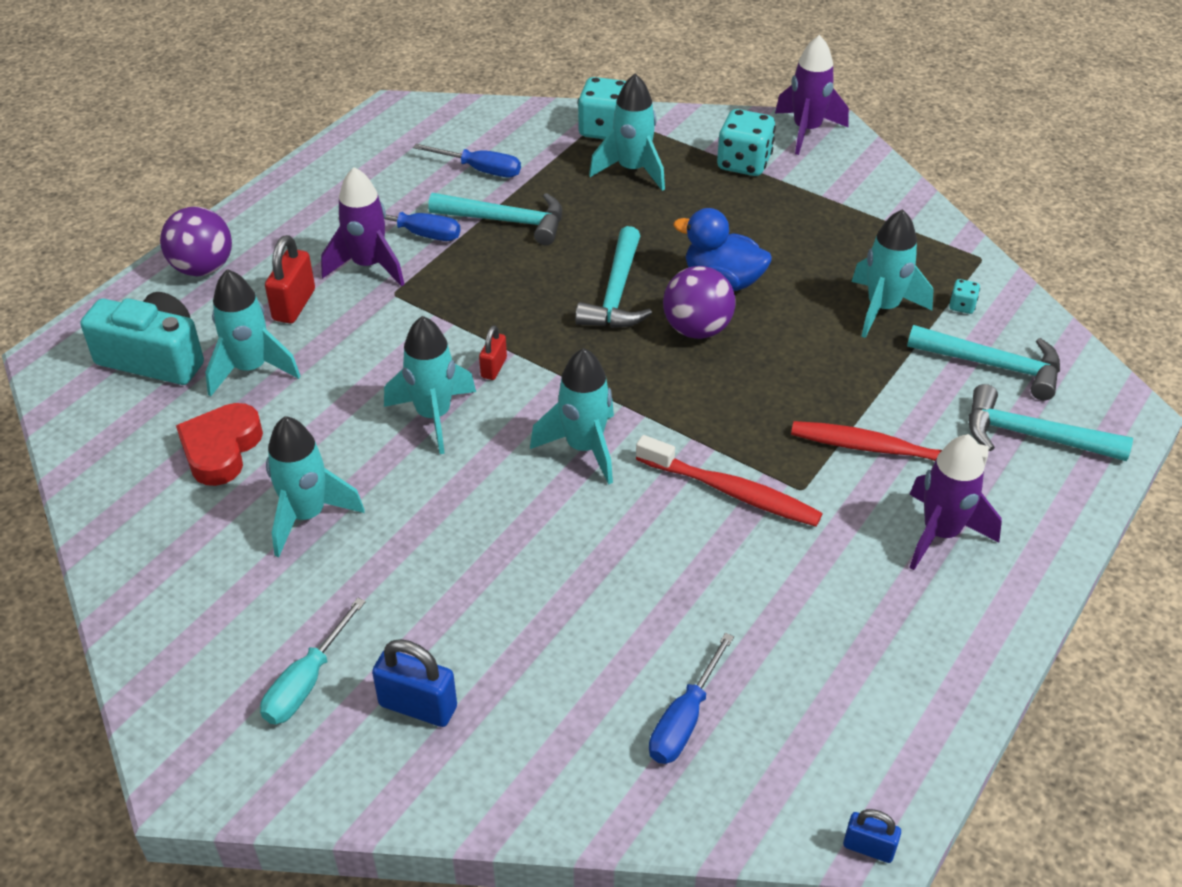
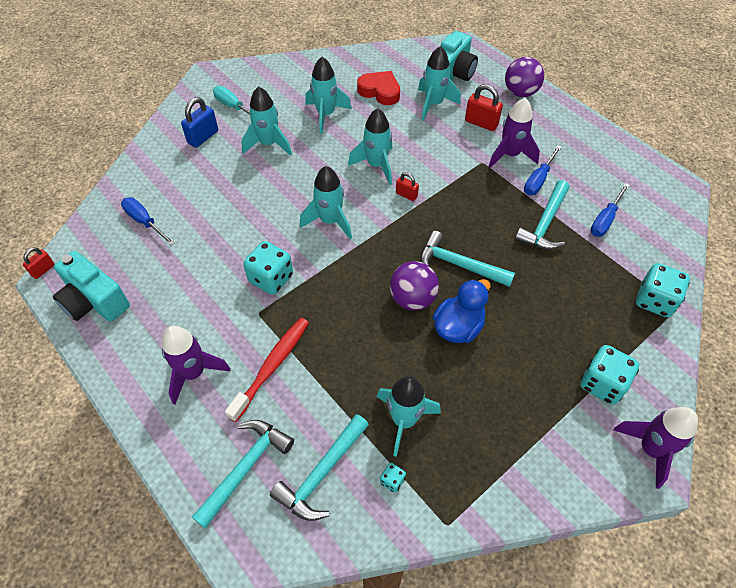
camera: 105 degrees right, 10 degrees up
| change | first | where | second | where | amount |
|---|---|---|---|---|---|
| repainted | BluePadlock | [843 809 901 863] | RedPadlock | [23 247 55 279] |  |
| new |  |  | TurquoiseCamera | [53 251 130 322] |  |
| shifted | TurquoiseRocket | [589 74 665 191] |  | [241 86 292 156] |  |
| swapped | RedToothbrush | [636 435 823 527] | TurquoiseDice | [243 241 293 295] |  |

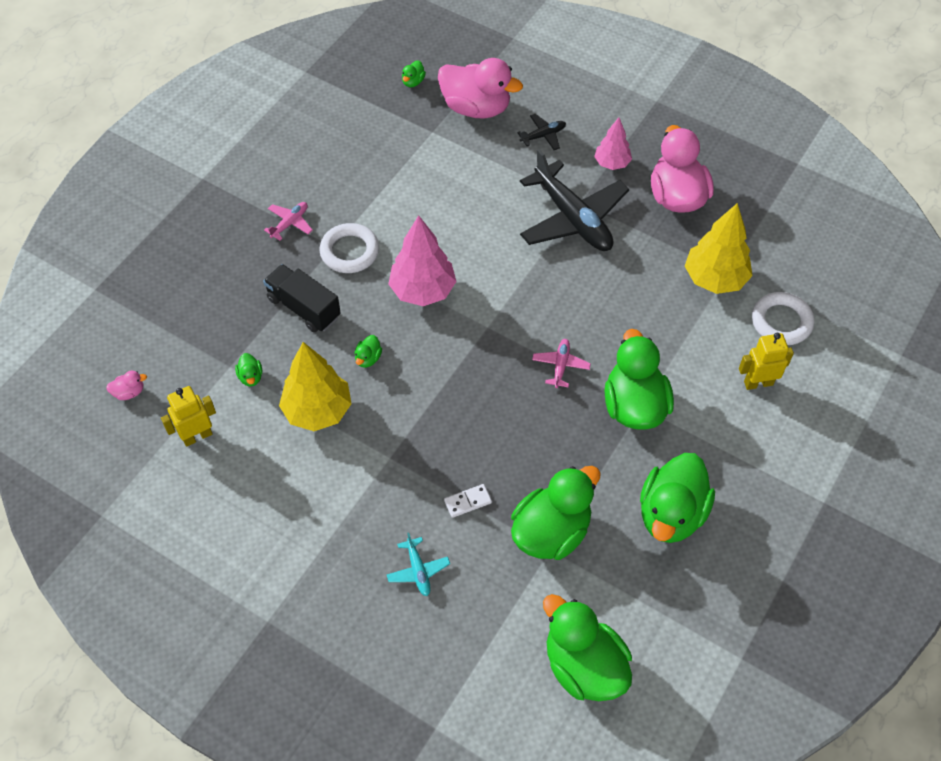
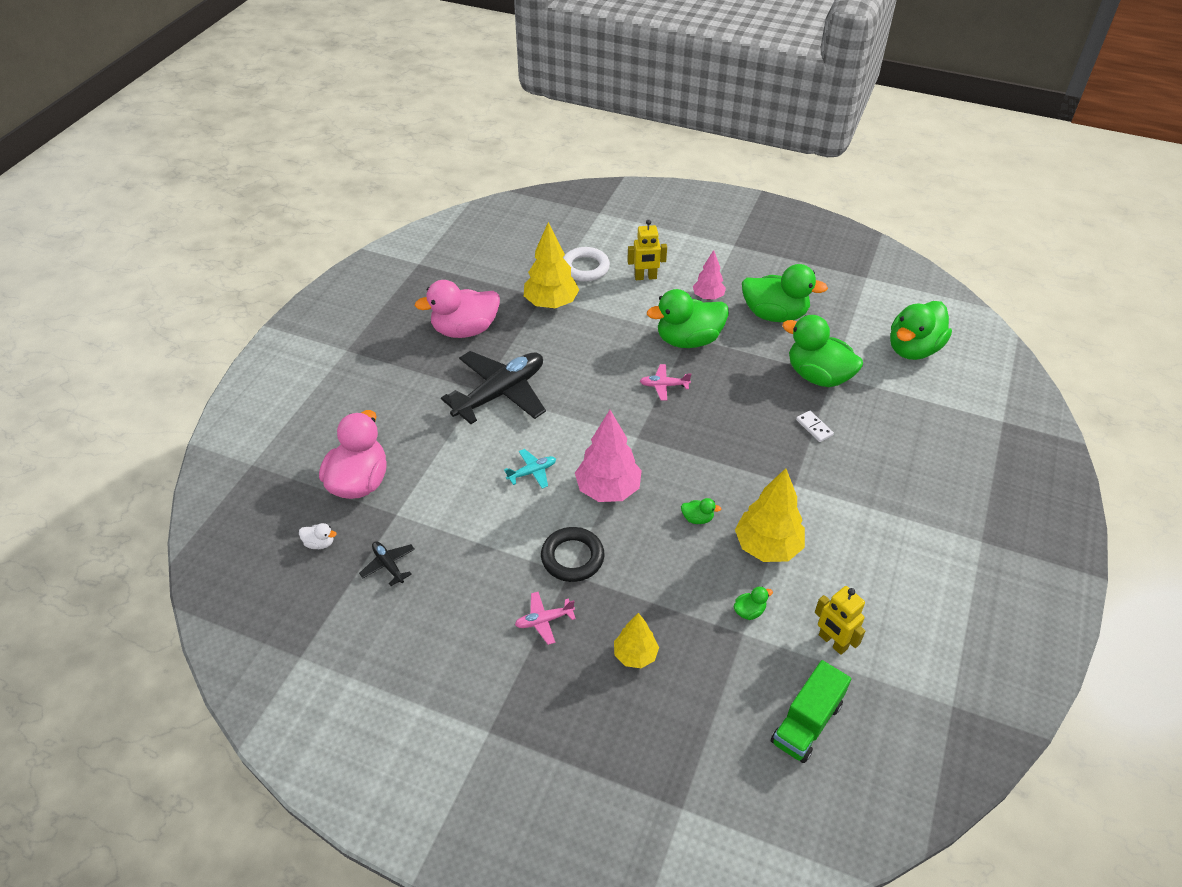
camera: 100 degrees left, 10 degrees down
| change | first | where | second | where | amount |
|---|---|---|---|---|---|
| repainted | GreenDuck | [402 60 426 87] | WhiteDuck | [299 523 337 549] |  |
| shifted | BlackPlane | [517 114 566 150] |  | [359 541 415 586] |  |
| shifted | TurquoisePlane | [387 533 450 596] |  | [504 449 556 488] |  |
| rotated | PinkPlane | [264 202 313 241] |  | [515 592 576 645] | 45 degrees counterclockwise |
| repainted | WhiteRing | [319 223 379 273] | BlackRing | [541 527 604 582] |  |
| new |  |  | YellowTree | [614 613 659 668] |  |
| rotated | YellowRobot | [739 333 794 390] |  | [627 220 667 280] | 75 degrees counterclockwise |
| shifted | PinkTree | [594 117 632 170] |  | [693 250 726 300] |  |
| swapped | PinkDuck | [106 371 147 400] | GreenTruck | [771 660 851 763] |  |
| gone | BlackTruck | [263 264 341 333] |  |  |  |

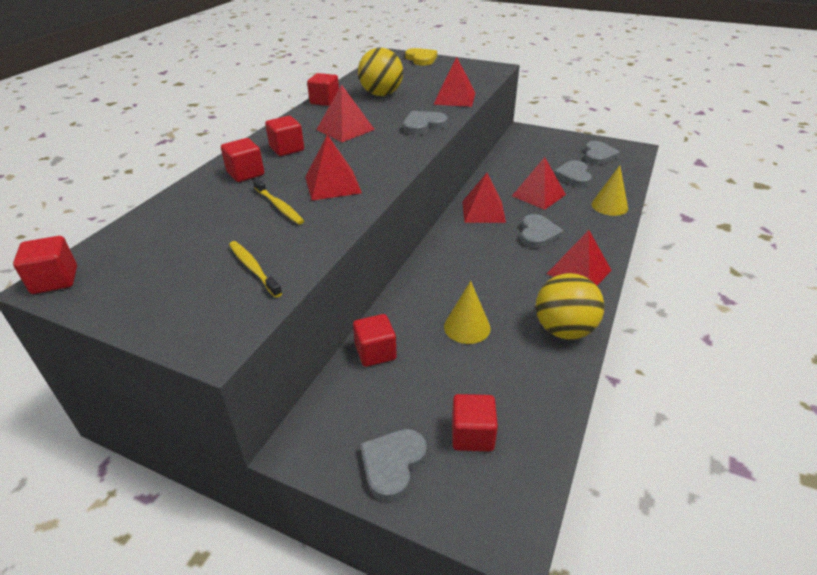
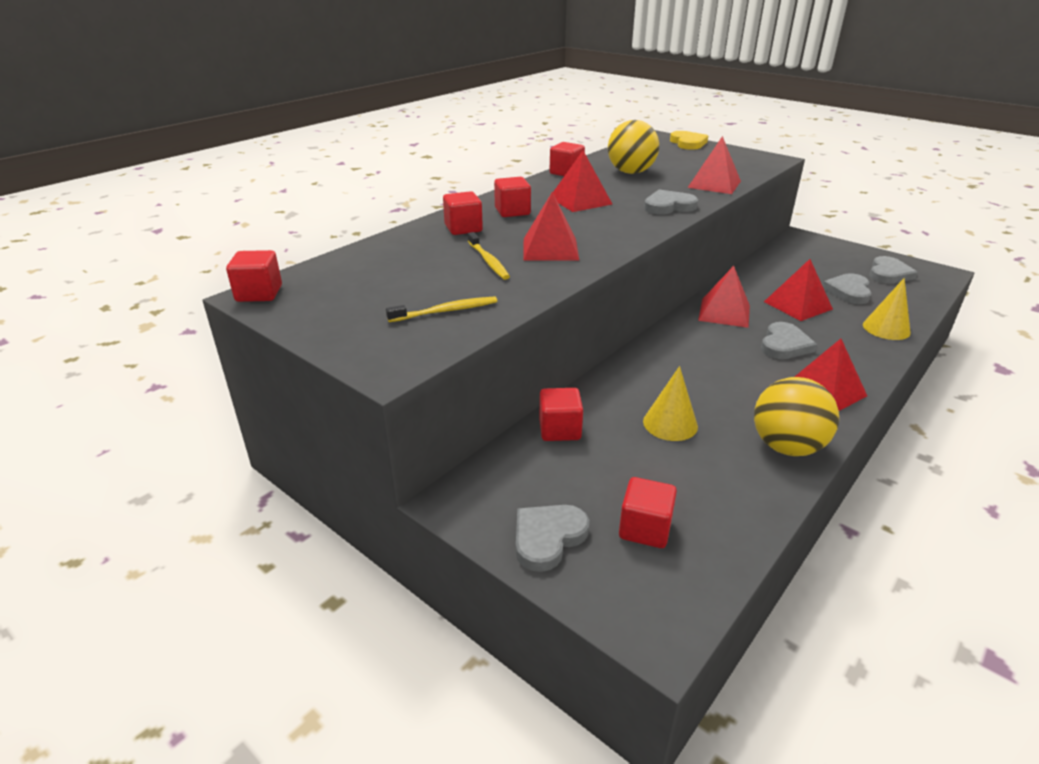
camera: 15 degrees right, 5 degrees down
| change | first | where | second | where | amount |
|---|---|---|---|---|---|
| rotated | YellowToothbrush | [229 241 282 298] |  | [386 297 497 322] | 90 degrees clockwise |

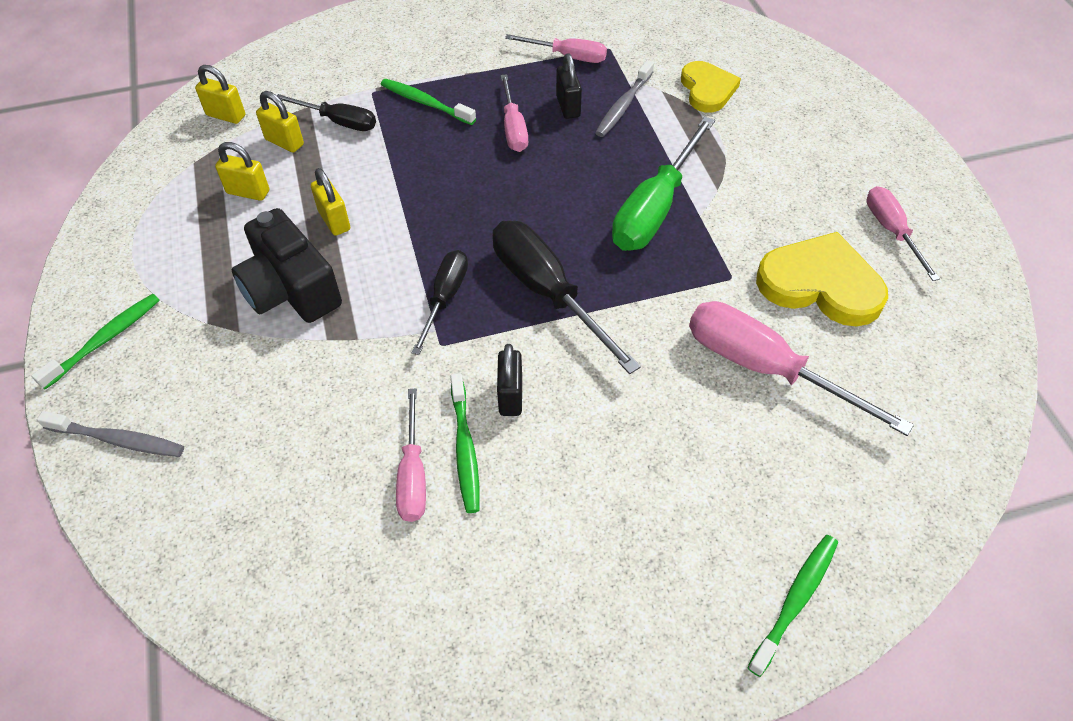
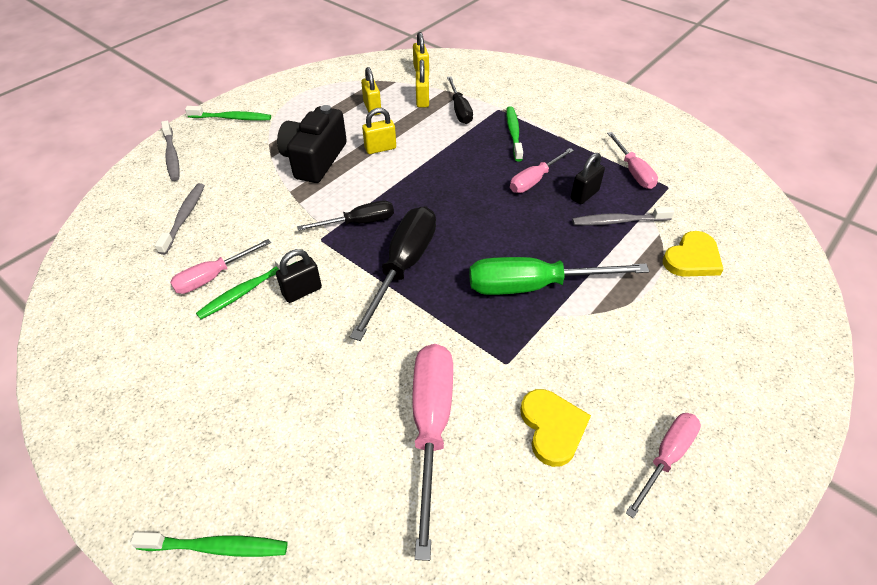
camera: 55 degrees right, 5 degrees down
| change | first | where | second | where | amount |
|---|---|---|---|---|---|
| new |  |  | GreyToothbrush | [155 183 205 255] |  |
| rotated | YellowPadlock | [311 168 350 236] |  | [362 108 396 154] | 45 degrees clockwise |
| scaled | YellowHeart | [756 232 888 327] |  | [520 389 591 467] | x0.65 |

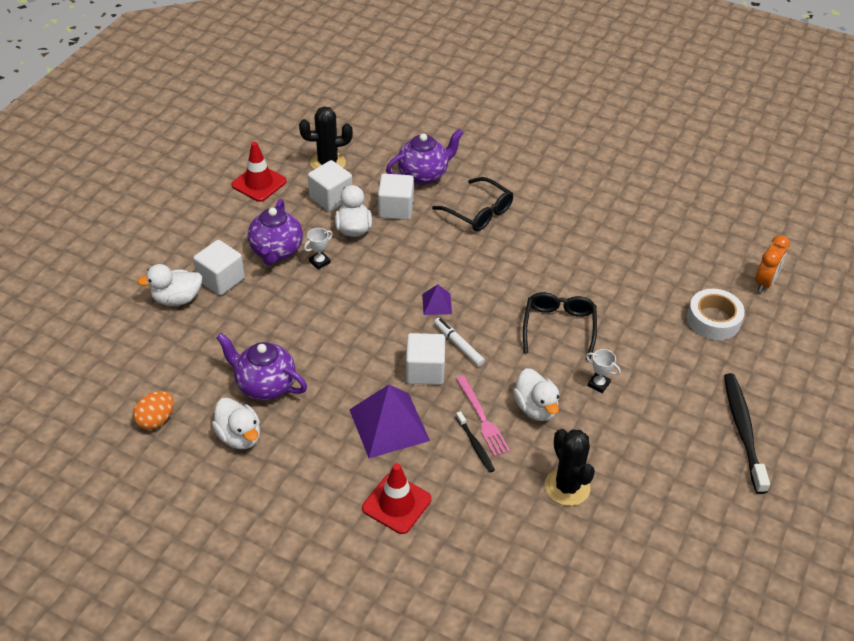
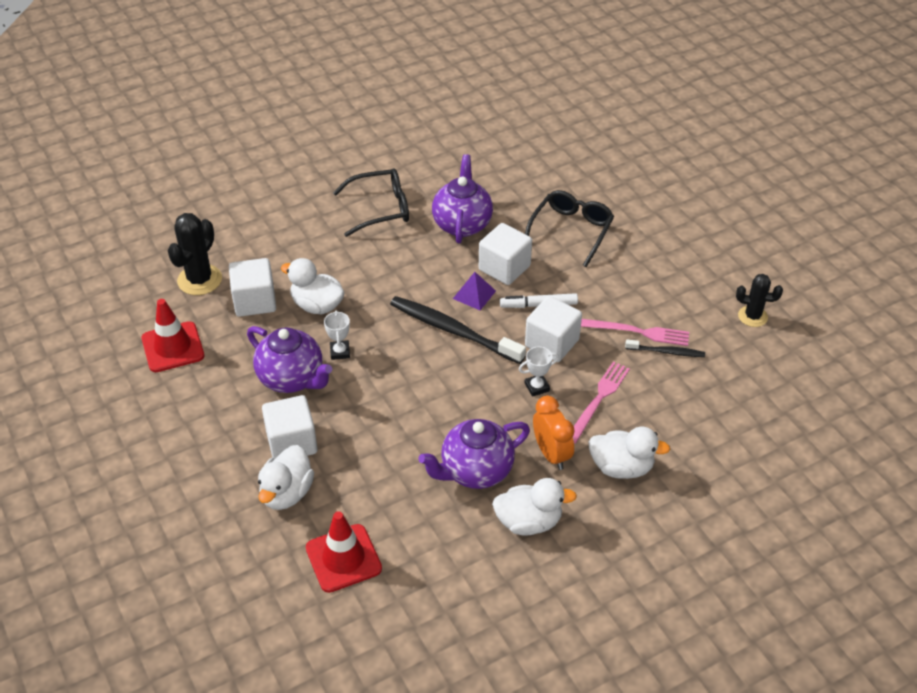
camera: 55 degrees left, 0 degrees up
| change | first | where | second | where | amount |
|---|---|---|---|---|---|
| shifted | RedTrafficCone | [362 463 431 534] |  | [306 511 382 593] |  |
| shifted | BlackToothbrush | [724 373 770 494] |  | [390 296 526 364] |  |
| shifted | PurpleTeapot | [386 129 463 185] |  | [432 154 493 244] |  |
| shifted | WhiteCube | [378 174 414 220] |  | [479 223 532 285] |  |
| shifted | WhiteTrophy | [586 349 621 393] |  | [519 346 559 397] |  |
| rotated | BlackGlasses | [523 292 597 360] |  | [525 190 614 267] | 75 degrees clockwise |
| shifted | OrangeClock | [755 235 790 292] |  | [533 396 574 470] |  |
| swapped | PurplePyramid | [349 385 430 458] | PinkFork | [573 362 630 443] |  |
| shifted | WhiteDuck | [513 368 559 421] |  | [588 427 670 479] |  |
| scaled | BlackCactus | [545 429 595 506] |  | [736 274 783 327] | x0.65 |
| gone | OrangeEgg | [133 391 174 430] |  |  |  |
| gone | WhiteTape | [687 289 745 340] |  |  |  |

═══

#### [EXERCISE DETAILS]
A word-for-word copy is needed, starting at the first line of the listing and ending with the line bearing "shifted | TurquoiseRocket". No pictures.

#### [REPLY TO THE EXERCISE]
camera: 105 degrees right, 10 degrees up
| change | first | where | second | where | amount |
|---|---|---|---|---|---|
| repainted | BluePadlock | [843 809 901 863] | RedPadlock | [23 247 55 279] |  |
| new |  |  | TurquoiseCamera | [53 251 130 322] |  |
| shifted | TurquoiseRocket | [589 74 665 191] |  | [241 86 292 156] |  |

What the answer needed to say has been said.